### [Records provided]
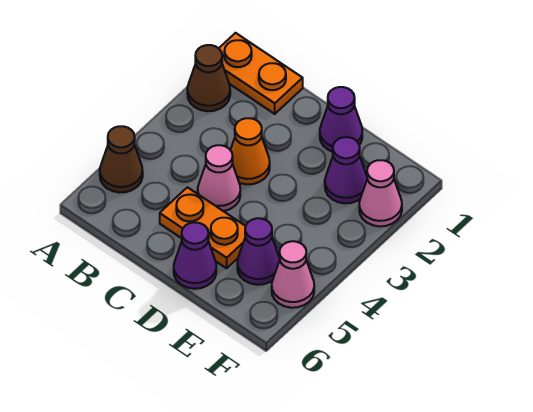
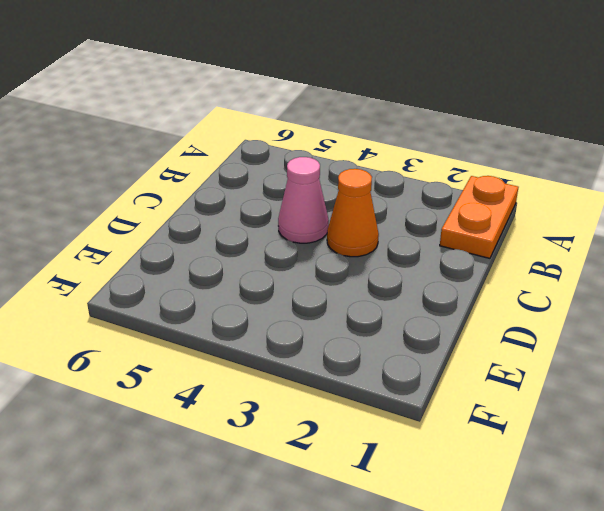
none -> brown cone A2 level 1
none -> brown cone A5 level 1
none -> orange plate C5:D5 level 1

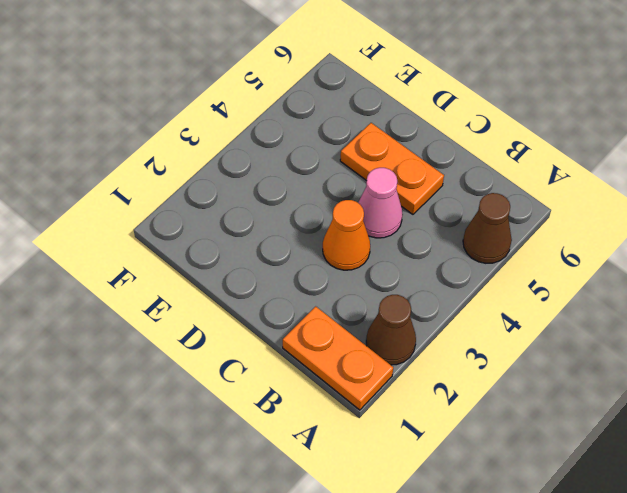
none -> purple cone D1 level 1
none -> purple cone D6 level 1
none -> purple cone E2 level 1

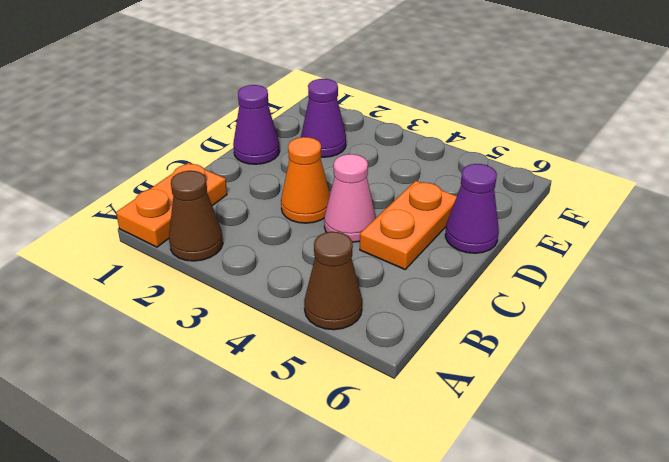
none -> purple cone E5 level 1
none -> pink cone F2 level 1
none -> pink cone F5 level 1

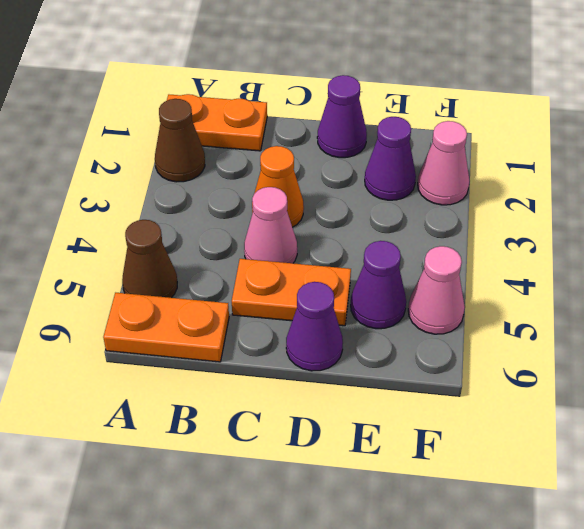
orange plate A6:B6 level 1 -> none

### [Exercise instructions]
Go through the material and copy each line in which the word "plate" occurs.

### [Answer space]
none -> orange plate C5:D5 level 1
orange plate A6:B6 level 1 -> none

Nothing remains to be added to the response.